[Problem to solve]:
Would you transcribe each entry that follows word for word, minus the images?

═════ Data supplied

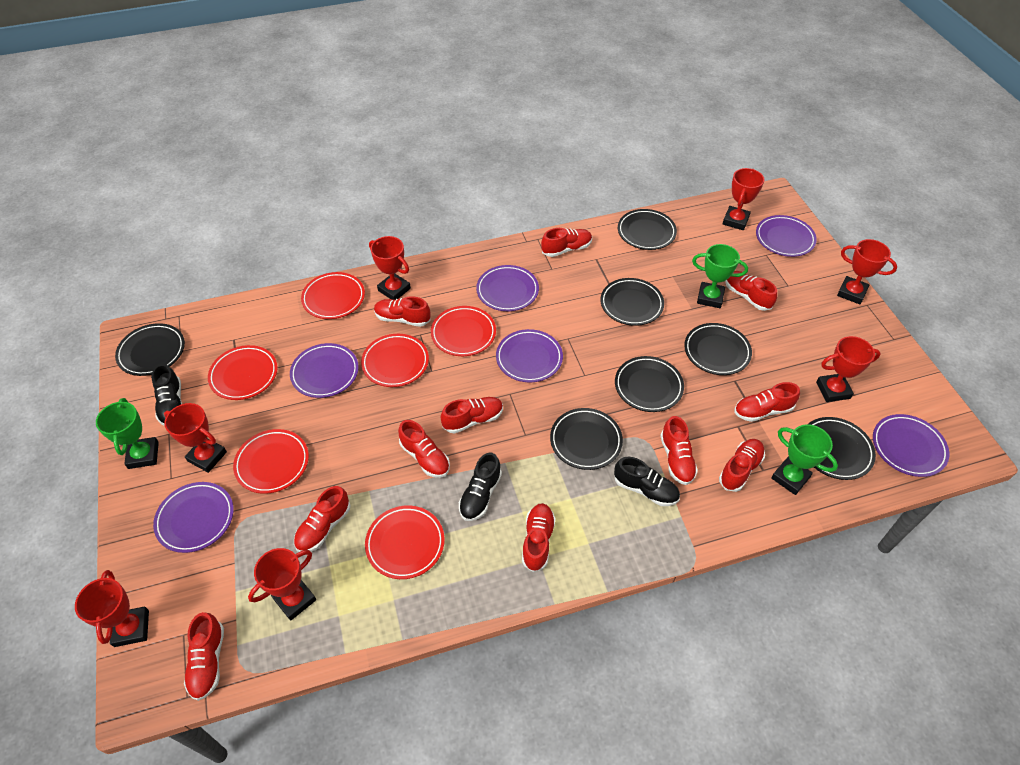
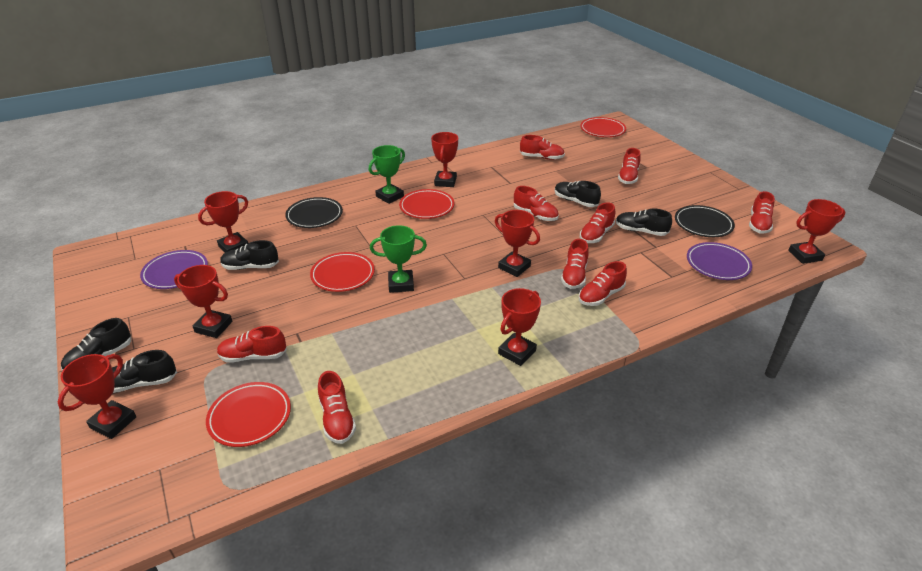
black plate: 7 -> 2
black shoe: 3 -> 5
green trophy: 3 -> 2
purple plate: 6 -> 2
red plate: 6 -> 4
red shoe: 11 -> 9

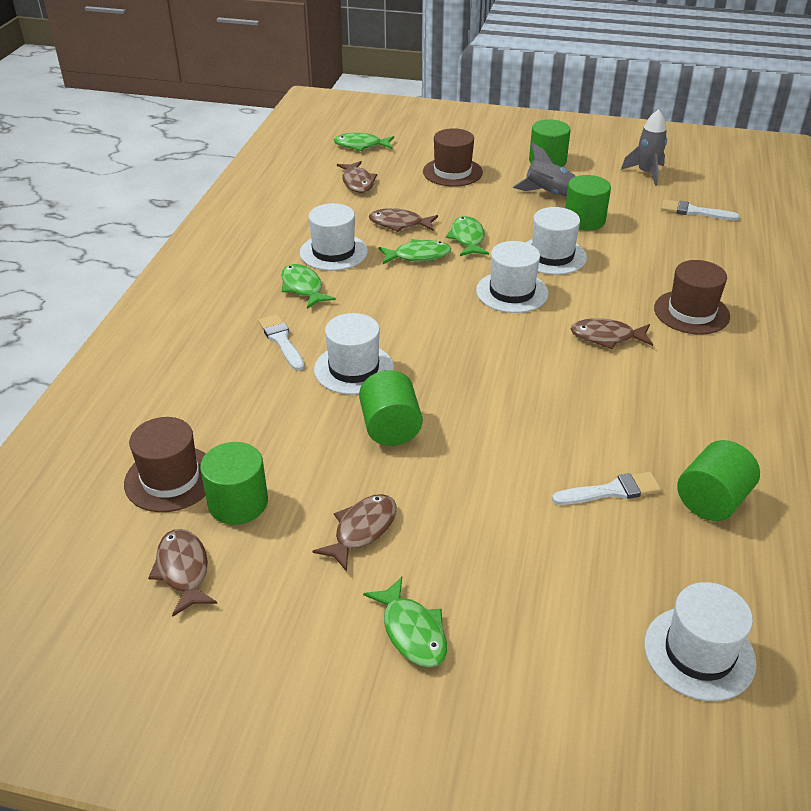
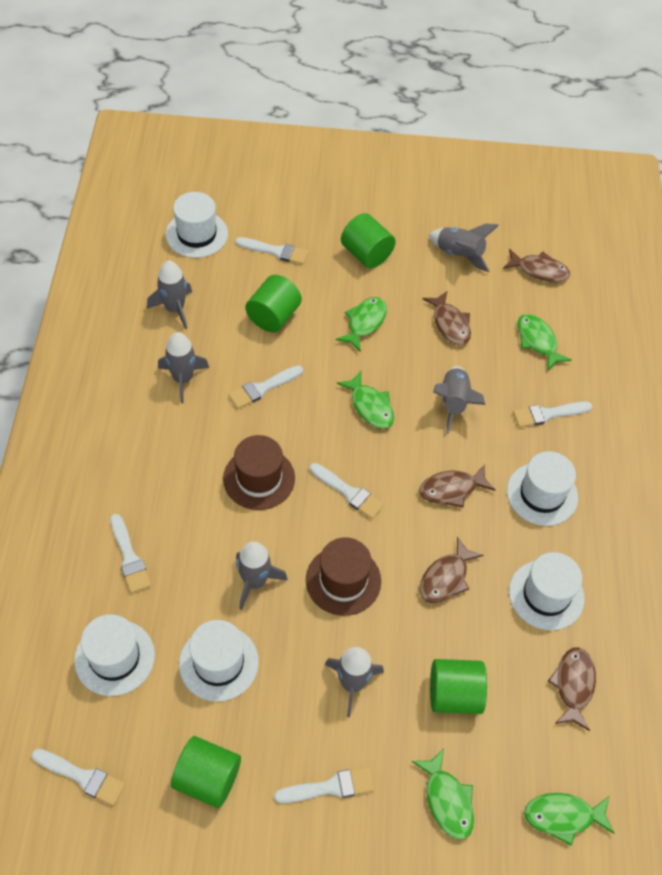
brown hat: 3 -> 2
green cylinder: 5 -> 4
grey rocket: 2 -> 6
white brush: 3 -> 7

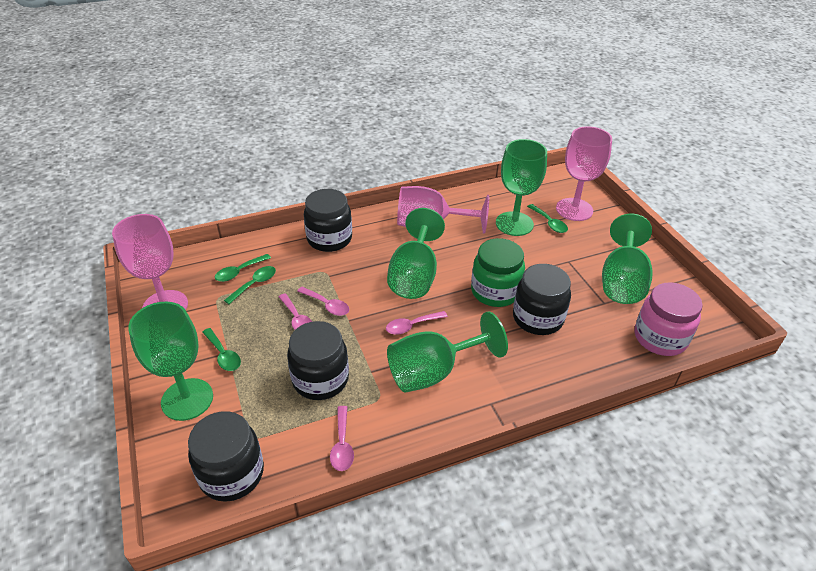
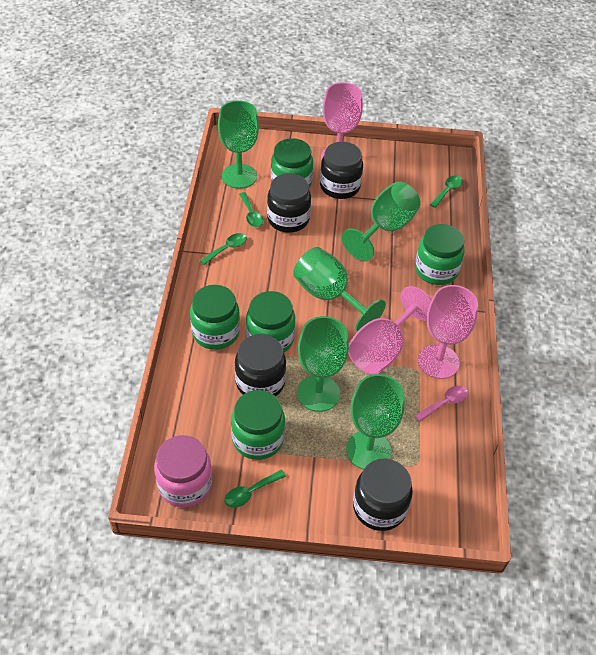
green jar: 1 -> 5
pink spoon: 4 -> 1

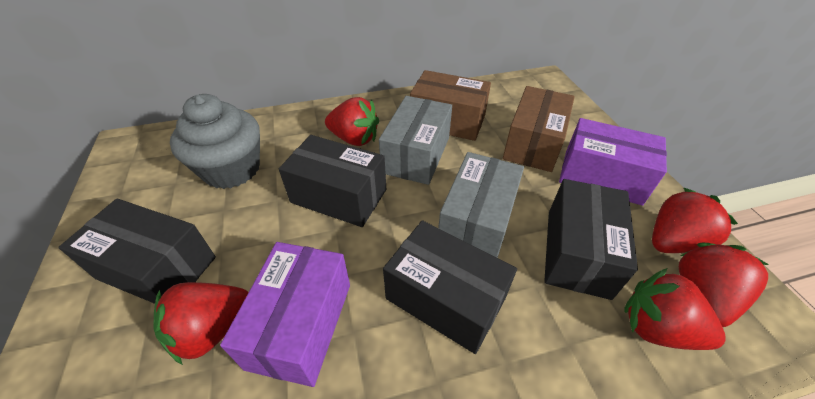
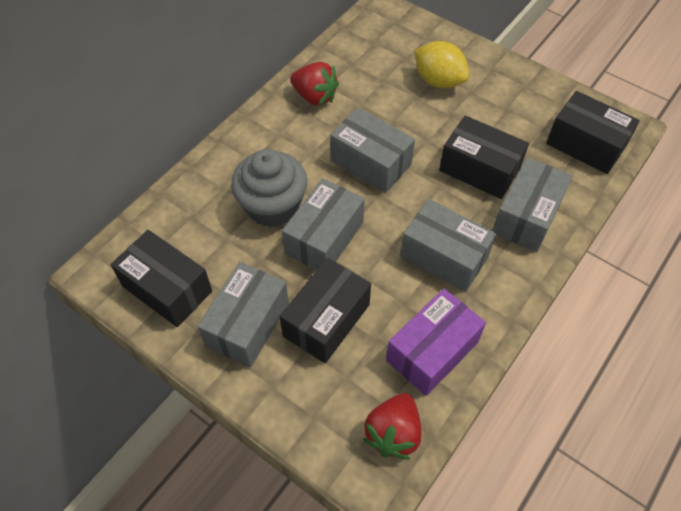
brown box: 2 -> 0
grey box: 2 -> 5
purple box: 2 -> 1
red strawberry: 5 -> 2
yellow lemon: 0 -> 1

══════════

[Finished exercise]:
black plate: 7 -> 2
black shoe: 3 -> 5
green trophy: 3 -> 2
purple plate: 6 -> 2
red plate: 6 -> 4
red shoe: 11 -> 9

brown hat: 3 -> 2
green cylinder: 5 -> 4
grey rocket: 2 -> 6
white brush: 3 -> 7

green jar: 1 -> 5
pink spoon: 4 -> 1

brown box: 2 -> 0
grey box: 2 -> 5
purple box: 2 -> 1
red strawberry: 5 -> 2
yellow lemon: 0 -> 1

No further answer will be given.